Instructions to follow: Your task is to copy the listing exactly, with the pictures left out.

--- Recorded information Enclosed Below ---

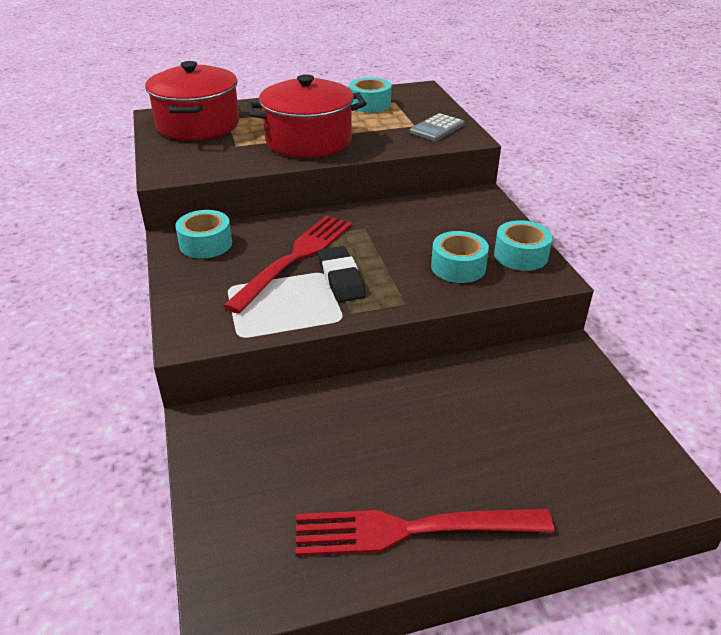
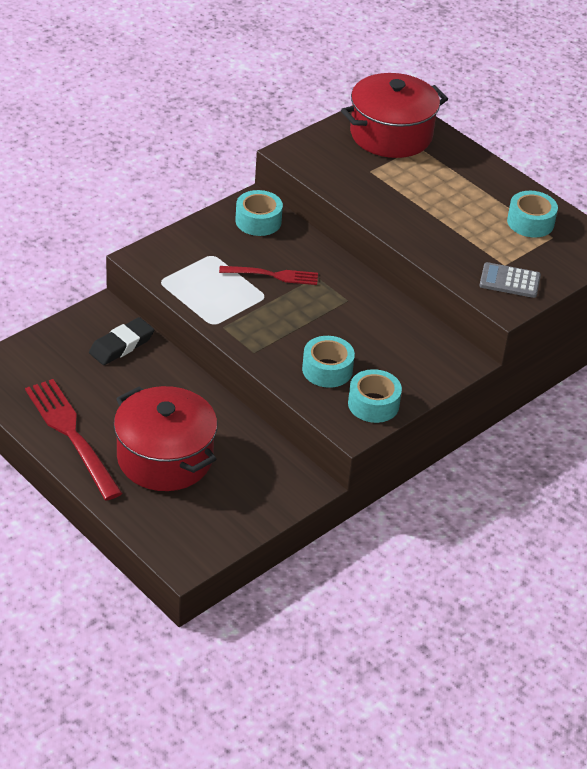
camera: 60 degrees right, 5 degrees up
(295, 258) = (272, 275): red fork -> red fork, size x0.60
(308, 140) = (414, 209): red pot -> red pot (165, 458)
(341, 278) = (263, 308): black eraser -> black eraser (121, 345)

--- End of Enclosed Recorded information ---

Completed task:
camera: 60 degrees right, 5 degrees up
(295, 258) = (272, 275): red fork -> red fork, size x0.60
(308, 140) = (414, 209): red pot -> red pot (165, 458)
(341, 278) = (263, 308): black eraser -> black eraser (121, 345)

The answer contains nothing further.